## Task directions
Print verbatim every line starting at the one that contains "C3: 1nF (CN6/2, N006) -> none" and ending at the final line of the records; include both endpoints.

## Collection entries
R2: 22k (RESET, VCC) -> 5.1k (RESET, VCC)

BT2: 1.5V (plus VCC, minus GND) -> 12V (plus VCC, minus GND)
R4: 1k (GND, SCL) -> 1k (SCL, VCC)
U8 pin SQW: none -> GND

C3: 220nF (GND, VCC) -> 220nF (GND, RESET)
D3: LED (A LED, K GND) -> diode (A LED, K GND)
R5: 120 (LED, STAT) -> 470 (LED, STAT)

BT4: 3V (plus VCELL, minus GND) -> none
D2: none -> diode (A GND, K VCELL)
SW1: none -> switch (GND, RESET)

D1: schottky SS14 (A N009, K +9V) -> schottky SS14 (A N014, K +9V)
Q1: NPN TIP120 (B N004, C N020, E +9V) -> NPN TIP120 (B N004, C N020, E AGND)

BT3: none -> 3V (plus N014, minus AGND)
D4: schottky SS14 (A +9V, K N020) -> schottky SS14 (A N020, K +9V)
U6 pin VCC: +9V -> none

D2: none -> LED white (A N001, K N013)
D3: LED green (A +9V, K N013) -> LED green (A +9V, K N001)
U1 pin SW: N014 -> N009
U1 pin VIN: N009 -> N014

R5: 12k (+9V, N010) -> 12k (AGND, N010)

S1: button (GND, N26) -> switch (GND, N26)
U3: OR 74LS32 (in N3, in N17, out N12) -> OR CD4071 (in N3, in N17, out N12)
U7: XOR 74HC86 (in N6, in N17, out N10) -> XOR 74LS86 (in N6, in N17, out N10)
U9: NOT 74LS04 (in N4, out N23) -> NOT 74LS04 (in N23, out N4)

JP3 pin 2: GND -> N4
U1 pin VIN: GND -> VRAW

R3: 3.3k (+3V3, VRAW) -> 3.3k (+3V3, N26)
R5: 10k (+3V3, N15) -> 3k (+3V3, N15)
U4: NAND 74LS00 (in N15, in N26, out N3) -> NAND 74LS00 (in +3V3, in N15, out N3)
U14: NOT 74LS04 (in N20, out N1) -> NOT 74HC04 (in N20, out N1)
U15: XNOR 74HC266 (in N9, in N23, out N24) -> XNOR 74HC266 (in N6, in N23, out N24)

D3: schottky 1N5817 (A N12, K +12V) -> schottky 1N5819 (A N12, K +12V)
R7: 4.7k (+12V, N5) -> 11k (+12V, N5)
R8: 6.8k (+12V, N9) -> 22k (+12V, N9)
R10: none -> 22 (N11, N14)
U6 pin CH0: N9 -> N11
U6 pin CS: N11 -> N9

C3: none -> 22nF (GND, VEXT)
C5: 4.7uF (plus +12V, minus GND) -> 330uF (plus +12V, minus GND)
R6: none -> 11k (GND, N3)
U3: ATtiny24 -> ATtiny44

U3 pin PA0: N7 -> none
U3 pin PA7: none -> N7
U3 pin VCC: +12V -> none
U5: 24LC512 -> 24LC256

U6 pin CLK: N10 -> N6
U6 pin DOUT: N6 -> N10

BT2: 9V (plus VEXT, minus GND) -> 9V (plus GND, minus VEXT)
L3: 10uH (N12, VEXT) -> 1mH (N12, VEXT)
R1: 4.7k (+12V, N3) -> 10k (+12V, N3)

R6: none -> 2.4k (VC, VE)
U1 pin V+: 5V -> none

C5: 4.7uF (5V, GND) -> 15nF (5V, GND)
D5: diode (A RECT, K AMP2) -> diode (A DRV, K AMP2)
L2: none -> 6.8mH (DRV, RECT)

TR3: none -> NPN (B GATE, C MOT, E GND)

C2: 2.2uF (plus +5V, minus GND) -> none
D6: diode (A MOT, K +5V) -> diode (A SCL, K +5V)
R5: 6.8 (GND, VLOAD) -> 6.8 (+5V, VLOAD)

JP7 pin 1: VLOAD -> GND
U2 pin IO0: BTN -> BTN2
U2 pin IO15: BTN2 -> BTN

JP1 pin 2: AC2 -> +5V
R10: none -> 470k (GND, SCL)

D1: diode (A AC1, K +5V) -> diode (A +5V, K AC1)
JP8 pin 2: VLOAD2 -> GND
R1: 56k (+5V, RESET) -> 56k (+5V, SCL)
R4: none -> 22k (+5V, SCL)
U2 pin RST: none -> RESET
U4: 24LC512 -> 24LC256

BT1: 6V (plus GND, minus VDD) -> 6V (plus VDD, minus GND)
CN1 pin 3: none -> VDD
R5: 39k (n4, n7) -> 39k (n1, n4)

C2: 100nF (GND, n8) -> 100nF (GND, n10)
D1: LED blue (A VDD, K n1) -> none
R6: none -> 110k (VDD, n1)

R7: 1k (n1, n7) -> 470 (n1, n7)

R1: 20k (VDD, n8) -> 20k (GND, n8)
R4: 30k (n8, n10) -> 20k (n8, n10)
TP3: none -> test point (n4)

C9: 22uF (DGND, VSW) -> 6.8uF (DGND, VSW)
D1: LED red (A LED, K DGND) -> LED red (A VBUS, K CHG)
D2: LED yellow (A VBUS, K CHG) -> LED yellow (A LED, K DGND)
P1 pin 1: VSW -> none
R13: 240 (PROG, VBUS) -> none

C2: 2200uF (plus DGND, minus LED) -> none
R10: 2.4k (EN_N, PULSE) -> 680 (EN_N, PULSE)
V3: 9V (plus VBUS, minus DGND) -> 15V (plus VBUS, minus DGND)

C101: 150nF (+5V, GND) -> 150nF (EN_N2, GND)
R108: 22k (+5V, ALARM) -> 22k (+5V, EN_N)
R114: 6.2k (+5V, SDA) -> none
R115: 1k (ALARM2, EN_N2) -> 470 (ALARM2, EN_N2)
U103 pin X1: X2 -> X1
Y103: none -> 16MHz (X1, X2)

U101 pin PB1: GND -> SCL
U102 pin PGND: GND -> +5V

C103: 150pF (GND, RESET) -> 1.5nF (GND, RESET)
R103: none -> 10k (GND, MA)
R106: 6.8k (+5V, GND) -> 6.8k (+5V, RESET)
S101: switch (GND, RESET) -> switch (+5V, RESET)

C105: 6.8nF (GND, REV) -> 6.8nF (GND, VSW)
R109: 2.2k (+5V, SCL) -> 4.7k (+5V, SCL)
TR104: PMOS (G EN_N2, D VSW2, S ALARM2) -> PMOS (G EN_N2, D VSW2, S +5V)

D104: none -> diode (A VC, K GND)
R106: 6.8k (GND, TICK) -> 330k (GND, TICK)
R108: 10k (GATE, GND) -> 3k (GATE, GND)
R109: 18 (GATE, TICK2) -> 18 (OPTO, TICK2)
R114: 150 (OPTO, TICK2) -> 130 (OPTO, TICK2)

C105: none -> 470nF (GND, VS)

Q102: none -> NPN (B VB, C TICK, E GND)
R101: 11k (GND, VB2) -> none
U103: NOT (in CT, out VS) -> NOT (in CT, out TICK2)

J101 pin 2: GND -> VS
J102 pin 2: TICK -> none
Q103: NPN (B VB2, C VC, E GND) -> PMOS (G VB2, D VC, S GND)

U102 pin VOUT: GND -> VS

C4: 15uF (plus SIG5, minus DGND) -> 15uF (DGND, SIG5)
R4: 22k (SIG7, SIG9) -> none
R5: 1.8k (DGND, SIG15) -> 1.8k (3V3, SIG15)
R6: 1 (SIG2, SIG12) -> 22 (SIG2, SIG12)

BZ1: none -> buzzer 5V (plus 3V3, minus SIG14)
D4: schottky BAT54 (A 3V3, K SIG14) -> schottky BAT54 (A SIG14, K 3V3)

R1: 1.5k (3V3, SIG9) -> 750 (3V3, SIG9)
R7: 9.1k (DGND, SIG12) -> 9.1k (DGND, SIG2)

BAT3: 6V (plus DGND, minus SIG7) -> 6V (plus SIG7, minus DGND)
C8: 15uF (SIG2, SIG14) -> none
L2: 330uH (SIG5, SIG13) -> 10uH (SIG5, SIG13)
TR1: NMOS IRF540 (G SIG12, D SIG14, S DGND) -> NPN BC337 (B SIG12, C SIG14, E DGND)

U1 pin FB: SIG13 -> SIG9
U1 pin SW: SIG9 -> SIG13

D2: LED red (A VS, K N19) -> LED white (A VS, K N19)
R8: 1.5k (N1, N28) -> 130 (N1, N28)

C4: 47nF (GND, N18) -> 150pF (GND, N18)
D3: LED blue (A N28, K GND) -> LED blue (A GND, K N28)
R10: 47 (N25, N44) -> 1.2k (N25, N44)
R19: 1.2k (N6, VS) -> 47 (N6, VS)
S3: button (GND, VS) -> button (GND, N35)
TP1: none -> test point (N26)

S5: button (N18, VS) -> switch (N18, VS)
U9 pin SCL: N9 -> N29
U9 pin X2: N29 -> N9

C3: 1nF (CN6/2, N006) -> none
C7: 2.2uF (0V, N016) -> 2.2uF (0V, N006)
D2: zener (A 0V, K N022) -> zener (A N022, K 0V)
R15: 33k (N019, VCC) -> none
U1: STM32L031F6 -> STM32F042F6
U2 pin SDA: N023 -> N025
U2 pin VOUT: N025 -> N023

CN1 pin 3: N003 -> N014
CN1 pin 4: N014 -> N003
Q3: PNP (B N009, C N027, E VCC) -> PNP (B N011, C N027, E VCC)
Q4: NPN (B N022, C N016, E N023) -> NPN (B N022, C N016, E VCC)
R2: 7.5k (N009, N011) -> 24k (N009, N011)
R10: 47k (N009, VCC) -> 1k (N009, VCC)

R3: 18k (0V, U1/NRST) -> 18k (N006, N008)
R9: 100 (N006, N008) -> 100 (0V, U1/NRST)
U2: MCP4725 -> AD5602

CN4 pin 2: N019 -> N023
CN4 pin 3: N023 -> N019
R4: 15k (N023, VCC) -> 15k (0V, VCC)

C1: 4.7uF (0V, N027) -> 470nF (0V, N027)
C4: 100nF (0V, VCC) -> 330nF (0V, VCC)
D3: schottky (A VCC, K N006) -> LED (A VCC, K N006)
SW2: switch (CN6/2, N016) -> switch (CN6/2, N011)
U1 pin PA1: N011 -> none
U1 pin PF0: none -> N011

## Output of the task
C3: 1nF (CN6/2, N006) -> none
C7: 2.2uF (0V, N016) -> 2.2uF (0V, N006)
D2: zener (A 0V, K N022) -> zener (A N022, K 0V)
R15: 33k (N019, VCC) -> none
U1: STM32L031F6 -> STM32F042F6
U2 pin SDA: N023 -> N025
U2 pin VOUT: N025 -> N023

CN1 pin 3: N003 -> N014
CN1 pin 4: N014 -> N003
Q3: PNP (B N009, C N027, E VCC) -> PNP (B N011, C N027, E VCC)
Q4: NPN (B N022, C N016, E N023) -> NPN (B N022, C N016, E VCC)
R2: 7.5k (N009, N011) -> 24k (N009, N011)
R10: 47k (N009, VCC) -> 1k (N009, VCC)

R3: 18k (0V, U1/NRST) -> 18k (N006, N008)
R9: 100 (N006, N008) -> 100 (0V, U1/NRST)
U2: MCP4725 -> AD5602

CN4 pin 2: N019 -> N023
CN4 pin 3: N023 -> N019
R4: 15k (N023, VCC) -> 15k (0V, VCC)

C1: 4.7uF (0V, N027) -> 470nF (0V, N027)
C4: 100nF (0V, VCC) -> 330nF (0V, VCC)
D3: schottky (A VCC, K N006) -> LED (A VCC, K N006)
SW2: switch (CN6/2, N016) -> switch (CN6/2, N011)
U1 pin PA1: N011 -> none
U1 pin PF0: none -> N011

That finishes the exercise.